──────── Given records ────────

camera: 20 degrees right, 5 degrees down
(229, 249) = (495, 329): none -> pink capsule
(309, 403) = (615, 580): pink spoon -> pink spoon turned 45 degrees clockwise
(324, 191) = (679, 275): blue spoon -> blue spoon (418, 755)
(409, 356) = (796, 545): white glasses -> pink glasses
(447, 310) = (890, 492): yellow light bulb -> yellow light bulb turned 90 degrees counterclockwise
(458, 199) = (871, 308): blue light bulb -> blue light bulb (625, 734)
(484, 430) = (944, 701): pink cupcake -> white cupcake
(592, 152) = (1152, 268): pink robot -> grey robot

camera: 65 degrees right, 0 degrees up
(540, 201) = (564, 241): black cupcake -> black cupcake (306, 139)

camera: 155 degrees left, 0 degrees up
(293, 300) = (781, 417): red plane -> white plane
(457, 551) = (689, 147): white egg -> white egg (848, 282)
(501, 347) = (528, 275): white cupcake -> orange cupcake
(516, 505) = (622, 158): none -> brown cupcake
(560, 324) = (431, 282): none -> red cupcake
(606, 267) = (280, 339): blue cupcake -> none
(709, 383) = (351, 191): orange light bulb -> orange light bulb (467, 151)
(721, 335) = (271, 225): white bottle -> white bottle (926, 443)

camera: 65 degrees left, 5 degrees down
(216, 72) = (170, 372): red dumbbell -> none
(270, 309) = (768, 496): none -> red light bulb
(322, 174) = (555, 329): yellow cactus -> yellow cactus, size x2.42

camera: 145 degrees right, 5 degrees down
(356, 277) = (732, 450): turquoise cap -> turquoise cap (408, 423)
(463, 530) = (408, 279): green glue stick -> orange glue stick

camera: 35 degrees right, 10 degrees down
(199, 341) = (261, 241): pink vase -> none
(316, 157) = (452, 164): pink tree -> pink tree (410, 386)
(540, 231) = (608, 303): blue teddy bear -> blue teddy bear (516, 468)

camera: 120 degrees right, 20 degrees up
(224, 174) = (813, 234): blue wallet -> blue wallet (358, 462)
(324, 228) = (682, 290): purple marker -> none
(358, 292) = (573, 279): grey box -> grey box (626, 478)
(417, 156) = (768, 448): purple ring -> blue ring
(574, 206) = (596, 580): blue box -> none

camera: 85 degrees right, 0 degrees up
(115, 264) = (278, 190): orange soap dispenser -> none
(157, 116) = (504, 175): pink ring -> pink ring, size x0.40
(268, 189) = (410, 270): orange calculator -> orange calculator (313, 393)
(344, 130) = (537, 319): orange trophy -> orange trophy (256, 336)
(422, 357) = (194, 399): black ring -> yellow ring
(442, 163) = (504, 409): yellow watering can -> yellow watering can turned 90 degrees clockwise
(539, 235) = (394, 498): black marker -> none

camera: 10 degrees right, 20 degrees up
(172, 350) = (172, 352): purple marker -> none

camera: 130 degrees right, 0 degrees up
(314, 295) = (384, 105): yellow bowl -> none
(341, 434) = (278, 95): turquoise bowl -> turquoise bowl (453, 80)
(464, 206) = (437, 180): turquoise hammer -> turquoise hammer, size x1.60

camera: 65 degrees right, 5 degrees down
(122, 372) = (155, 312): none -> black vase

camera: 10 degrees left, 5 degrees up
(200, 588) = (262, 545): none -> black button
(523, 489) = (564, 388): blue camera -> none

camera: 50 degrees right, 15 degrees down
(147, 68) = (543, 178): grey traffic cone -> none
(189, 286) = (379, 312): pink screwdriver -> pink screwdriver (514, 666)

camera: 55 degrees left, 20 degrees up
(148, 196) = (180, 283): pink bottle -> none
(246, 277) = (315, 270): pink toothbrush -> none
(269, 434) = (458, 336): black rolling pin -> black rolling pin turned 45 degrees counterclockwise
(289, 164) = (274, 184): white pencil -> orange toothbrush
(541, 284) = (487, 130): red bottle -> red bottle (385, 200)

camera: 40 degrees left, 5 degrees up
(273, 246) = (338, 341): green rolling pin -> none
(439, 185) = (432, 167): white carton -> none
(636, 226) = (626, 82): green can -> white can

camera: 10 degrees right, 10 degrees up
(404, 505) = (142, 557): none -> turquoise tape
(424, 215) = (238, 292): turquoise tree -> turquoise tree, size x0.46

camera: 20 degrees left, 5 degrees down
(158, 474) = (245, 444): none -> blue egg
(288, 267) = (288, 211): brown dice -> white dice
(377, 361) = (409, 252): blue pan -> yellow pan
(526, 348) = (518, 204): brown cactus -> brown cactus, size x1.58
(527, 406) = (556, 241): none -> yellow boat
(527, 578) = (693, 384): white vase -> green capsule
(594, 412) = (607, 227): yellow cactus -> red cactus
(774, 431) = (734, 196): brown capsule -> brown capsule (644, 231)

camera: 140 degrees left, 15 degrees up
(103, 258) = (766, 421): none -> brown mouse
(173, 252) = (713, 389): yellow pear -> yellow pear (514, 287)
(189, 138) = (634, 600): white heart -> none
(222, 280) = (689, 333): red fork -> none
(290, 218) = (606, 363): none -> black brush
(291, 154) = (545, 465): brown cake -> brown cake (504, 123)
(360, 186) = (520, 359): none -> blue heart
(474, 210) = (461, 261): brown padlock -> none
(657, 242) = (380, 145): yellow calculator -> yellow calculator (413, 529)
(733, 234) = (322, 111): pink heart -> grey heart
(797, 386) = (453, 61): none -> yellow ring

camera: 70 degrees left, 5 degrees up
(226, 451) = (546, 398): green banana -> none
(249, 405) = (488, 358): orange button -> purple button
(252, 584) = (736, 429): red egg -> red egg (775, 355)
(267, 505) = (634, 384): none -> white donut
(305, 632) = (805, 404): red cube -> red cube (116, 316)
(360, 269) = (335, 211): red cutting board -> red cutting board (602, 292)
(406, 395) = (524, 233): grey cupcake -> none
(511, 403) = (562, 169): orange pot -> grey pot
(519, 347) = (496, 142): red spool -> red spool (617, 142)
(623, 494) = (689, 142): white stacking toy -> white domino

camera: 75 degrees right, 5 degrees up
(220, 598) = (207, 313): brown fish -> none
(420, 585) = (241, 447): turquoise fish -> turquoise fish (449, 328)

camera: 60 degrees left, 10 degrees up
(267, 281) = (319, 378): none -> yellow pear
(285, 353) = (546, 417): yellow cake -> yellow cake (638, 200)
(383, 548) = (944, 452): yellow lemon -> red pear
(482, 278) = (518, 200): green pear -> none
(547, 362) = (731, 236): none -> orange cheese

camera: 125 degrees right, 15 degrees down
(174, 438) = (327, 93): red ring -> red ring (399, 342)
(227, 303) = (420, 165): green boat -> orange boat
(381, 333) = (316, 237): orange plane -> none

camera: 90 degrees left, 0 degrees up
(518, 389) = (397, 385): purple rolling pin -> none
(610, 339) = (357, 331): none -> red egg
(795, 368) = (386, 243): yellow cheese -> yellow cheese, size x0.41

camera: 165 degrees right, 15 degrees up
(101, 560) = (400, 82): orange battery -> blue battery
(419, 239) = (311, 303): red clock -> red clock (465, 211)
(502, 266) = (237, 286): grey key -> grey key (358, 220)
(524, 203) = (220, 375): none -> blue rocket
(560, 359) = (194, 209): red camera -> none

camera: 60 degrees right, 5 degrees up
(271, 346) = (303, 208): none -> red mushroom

────────

## [Exercise aim]
Nothing but an exact copy of the lines from the first one above through the line holding "(540, 201) = (564, 241): black" should be returned.

## [Task result]
camera: 20 degrees right, 5 degrees down
(229, 249) = (495, 329): none -> pink capsule
(309, 403) = (615, 580): pink spoon -> pink spoon turned 45 degrees clockwise
(324, 191) = (679, 275): blue spoon -> blue spoon (418, 755)
(409, 356) = (796, 545): white glasses -> pink glasses
(447, 310) = (890, 492): yellow light bulb -> yellow light bulb turned 90 degrees counterclockwise
(458, 199) = (871, 308): blue light bulb -> blue light bulb (625, 734)
(484, 430) = (944, 701): pink cupcake -> white cupcake
(592, 152) = (1152, 268): pink robot -> grey robot

camera: 65 degrees right, 0 degrees up
(540, 201) = (564, 241): black cupcake -> black cupcake (306, 139)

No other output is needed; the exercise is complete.